- [AVAILABLE DATA]:
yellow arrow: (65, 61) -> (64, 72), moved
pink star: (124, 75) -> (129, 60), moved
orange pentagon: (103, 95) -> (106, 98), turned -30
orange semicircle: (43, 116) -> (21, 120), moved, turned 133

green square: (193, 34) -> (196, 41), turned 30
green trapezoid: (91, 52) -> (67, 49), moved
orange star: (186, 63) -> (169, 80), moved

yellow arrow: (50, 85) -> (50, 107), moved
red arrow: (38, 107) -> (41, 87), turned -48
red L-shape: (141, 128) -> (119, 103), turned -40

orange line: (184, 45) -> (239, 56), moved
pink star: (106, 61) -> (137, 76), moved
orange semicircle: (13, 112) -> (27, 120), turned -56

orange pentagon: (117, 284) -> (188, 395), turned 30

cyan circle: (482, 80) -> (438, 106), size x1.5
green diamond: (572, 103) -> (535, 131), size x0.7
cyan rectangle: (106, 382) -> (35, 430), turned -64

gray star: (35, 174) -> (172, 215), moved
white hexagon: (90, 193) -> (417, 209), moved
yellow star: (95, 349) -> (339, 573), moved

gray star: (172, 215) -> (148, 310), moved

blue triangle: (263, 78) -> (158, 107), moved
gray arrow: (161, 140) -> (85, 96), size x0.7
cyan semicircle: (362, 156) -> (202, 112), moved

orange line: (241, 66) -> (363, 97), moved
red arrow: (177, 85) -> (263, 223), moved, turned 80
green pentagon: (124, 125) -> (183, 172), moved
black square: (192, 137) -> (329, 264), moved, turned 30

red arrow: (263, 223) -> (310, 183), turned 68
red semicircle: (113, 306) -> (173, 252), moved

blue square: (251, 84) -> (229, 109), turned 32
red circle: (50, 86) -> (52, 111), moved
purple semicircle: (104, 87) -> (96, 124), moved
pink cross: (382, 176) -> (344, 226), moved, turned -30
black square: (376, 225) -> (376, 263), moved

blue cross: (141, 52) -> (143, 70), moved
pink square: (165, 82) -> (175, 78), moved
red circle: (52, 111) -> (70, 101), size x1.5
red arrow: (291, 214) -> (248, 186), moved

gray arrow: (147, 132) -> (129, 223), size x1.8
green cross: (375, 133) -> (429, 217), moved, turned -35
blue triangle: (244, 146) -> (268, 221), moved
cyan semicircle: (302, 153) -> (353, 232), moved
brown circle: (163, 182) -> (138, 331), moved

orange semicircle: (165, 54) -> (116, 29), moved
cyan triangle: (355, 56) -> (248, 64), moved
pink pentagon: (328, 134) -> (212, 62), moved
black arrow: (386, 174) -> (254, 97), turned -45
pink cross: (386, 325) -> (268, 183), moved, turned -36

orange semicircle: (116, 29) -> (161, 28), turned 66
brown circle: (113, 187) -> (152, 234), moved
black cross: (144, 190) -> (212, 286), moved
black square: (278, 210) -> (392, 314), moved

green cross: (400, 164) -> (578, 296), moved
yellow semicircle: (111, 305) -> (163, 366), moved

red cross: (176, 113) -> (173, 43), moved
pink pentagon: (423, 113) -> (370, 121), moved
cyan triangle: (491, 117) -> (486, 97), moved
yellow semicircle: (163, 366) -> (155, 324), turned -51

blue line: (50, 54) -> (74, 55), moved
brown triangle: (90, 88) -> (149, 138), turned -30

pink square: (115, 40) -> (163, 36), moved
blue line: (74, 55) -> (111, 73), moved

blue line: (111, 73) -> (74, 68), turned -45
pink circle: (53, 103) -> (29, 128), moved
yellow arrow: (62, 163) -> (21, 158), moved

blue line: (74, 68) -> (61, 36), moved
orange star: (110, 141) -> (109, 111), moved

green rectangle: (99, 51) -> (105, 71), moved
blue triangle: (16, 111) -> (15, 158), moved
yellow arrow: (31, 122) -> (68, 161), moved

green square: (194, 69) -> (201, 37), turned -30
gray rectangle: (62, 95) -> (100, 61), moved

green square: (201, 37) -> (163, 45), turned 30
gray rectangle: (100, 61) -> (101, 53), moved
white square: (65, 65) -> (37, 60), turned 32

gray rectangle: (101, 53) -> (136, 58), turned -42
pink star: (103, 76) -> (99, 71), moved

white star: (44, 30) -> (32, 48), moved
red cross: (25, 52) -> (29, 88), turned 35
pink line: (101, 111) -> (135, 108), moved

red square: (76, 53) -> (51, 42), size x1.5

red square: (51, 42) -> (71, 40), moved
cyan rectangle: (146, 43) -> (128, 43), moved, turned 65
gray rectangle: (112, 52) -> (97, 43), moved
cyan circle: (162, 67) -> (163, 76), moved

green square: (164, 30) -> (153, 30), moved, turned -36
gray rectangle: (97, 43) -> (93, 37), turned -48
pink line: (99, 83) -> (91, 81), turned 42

- [ASSIGNMENT]: Return all of the entries exactly as they were supplied.

- [EXERCISE SOLUTION]:
yellow arrow: (65, 61) -> (64, 72), moved
pink star: (124, 75) -> (129, 60), moved
orange pentagon: (103, 95) -> (106, 98), turned -30
orange semicircle: (43, 116) -> (21, 120), moved, turned 133

green square: (193, 34) -> (196, 41), turned 30
green trapezoid: (91, 52) -> (67, 49), moved
orange star: (186, 63) -> (169, 80), moved

yellow arrow: (50, 85) -> (50, 107), moved
red arrow: (38, 107) -> (41, 87), turned -48
red L-shape: (141, 128) -> (119, 103), turned -40

orange line: (184, 45) -> (239, 56), moved
pink star: (106, 61) -> (137, 76), moved
orange semicircle: (13, 112) -> (27, 120), turned -56

orange pentagon: (117, 284) -> (188, 395), turned 30

cyan circle: (482, 80) -> (438, 106), size x1.5
green diamond: (572, 103) -> (535, 131), size x0.7
cyan rectangle: (106, 382) -> (35, 430), turned -64

gray star: (35, 174) -> (172, 215), moved
white hexagon: (90, 193) -> (417, 209), moved
yellow star: (95, 349) -> (339, 573), moved

gray star: (172, 215) -> (148, 310), moved

blue triangle: (263, 78) -> (158, 107), moved
gray arrow: (161, 140) -> (85, 96), size x0.7
cyan semicircle: (362, 156) -> (202, 112), moved

orange line: (241, 66) -> (363, 97), moved
red arrow: (177, 85) -> (263, 223), moved, turned 80
green pentagon: (124, 125) -> (183, 172), moved
black square: (192, 137) -> (329, 264), moved, turned 30

red arrow: (263, 223) -> (310, 183), turned 68
red semicircle: (113, 306) -> (173, 252), moved

blue square: (251, 84) -> (229, 109), turned 32
red circle: (50, 86) -> (52, 111), moved
purple semicircle: (104, 87) -> (96, 124), moved
pink cross: (382, 176) -> (344, 226), moved, turned -30
black square: (376, 225) -> (376, 263), moved

blue cross: (141, 52) -> (143, 70), moved
pink square: (165, 82) -> (175, 78), moved
red circle: (52, 111) -> (70, 101), size x1.5
red arrow: (291, 214) -> (248, 186), moved

gray arrow: (147, 132) -> (129, 223), size x1.8
green cross: (375, 133) -> (429, 217), moved, turned -35
blue triangle: (244, 146) -> (268, 221), moved
cyan semicircle: (302, 153) -> (353, 232), moved
brown circle: (163, 182) -> (138, 331), moved

orange semicircle: (165, 54) -> (116, 29), moved
cyan triangle: (355, 56) -> (248, 64), moved
pink pentagon: (328, 134) -> (212, 62), moved
black arrow: (386, 174) -> (254, 97), turned -45
pink cross: (386, 325) -> (268, 183), moved, turned -36

orange semicircle: (116, 29) -> (161, 28), turned 66
brown circle: (113, 187) -> (152, 234), moved
black cross: (144, 190) -> (212, 286), moved
black square: (278, 210) -> (392, 314), moved

green cross: (400, 164) -> (578, 296), moved
yellow semicircle: (111, 305) -> (163, 366), moved

red cross: (176, 113) -> (173, 43), moved
pink pentagon: (423, 113) -> (370, 121), moved
cyan triangle: (491, 117) -> (486, 97), moved
yellow semicircle: (163, 366) -> (155, 324), turned -51

blue line: (50, 54) -> (74, 55), moved
brown triangle: (90, 88) -> (149, 138), turned -30

pink square: (115, 40) -> (163, 36), moved
blue line: (74, 55) -> (111, 73), moved

blue line: (111, 73) -> (74, 68), turned -45
pink circle: (53, 103) -> (29, 128), moved
yellow arrow: (62, 163) -> (21, 158), moved

blue line: (74, 68) -> (61, 36), moved
orange star: (110, 141) -> (109, 111), moved

green rectangle: (99, 51) -> (105, 71), moved
blue triangle: (16, 111) -> (15, 158), moved
yellow arrow: (31, 122) -> (68, 161), moved

green square: (194, 69) -> (201, 37), turned -30
gray rectangle: (62, 95) -> (100, 61), moved

green square: (201, 37) -> (163, 45), turned 30
gray rectangle: (100, 61) -> (101, 53), moved
white square: (65, 65) -> (37, 60), turned 32

gray rectangle: (101, 53) -> (136, 58), turned -42
pink star: (103, 76) -> (99, 71), moved

white star: (44, 30) -> (32, 48), moved
red cross: (25, 52) -> (29, 88), turned 35
pink line: (101, 111) -> (135, 108), moved

red square: (76, 53) -> (51, 42), size x1.5

red square: (51, 42) -> (71, 40), moved
cyan rectangle: (146, 43) -> (128, 43), moved, turned 65
gray rectangle: (112, 52) -> (97, 43), moved
cyan circle: (162, 67) -> (163, 76), moved

green square: (164, 30) -> (153, 30), moved, turned -36
gray rectangle: (97, 43) -> (93, 37), turned -48
pink line: (99, 83) -> (91, 81), turned 42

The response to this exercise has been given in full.